Records supplied Block Start
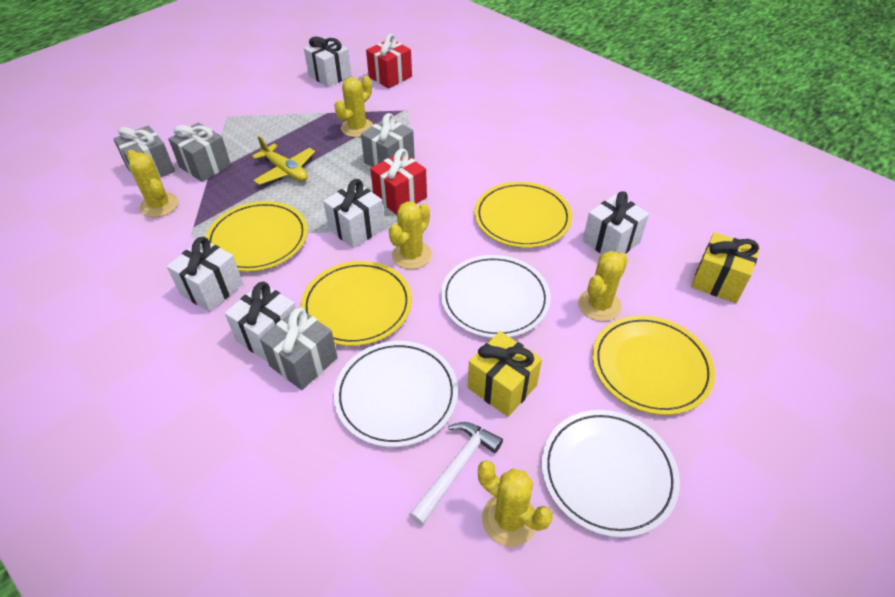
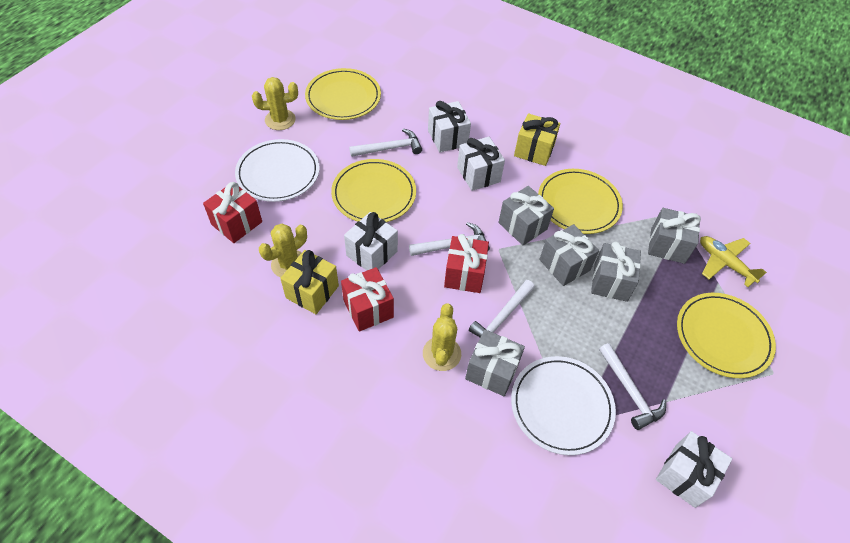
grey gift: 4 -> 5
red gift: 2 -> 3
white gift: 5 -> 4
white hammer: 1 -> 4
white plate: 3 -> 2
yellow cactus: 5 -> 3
Records supplied Block End
Records supplied Block Start
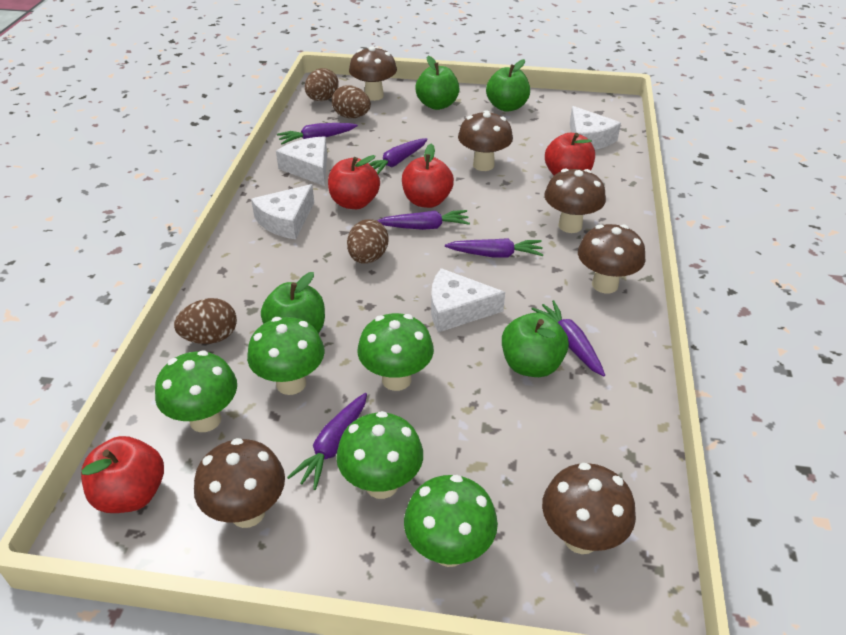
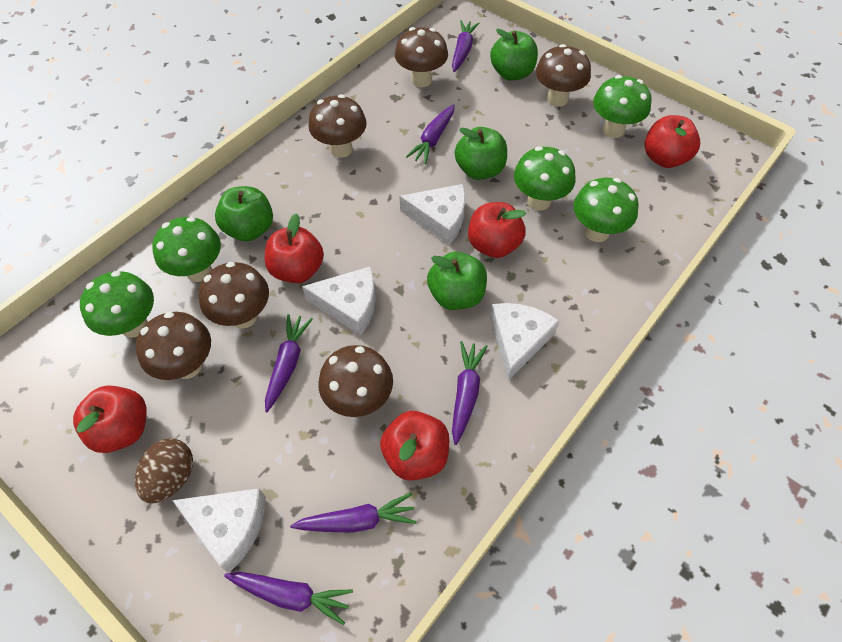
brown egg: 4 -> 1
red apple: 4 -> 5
Records supplied Block End
◆ Exercise brief
Reproduce the lines of the entries above from the one with "red gift: 2 -> 3" to the one with "yellow cactus: 5 -> 3", both included, exactly and without any other line.

◆ Task solution
red gift: 2 -> 3
white gift: 5 -> 4
white hammer: 1 -> 4
white plate: 3 -> 2
yellow cactus: 5 -> 3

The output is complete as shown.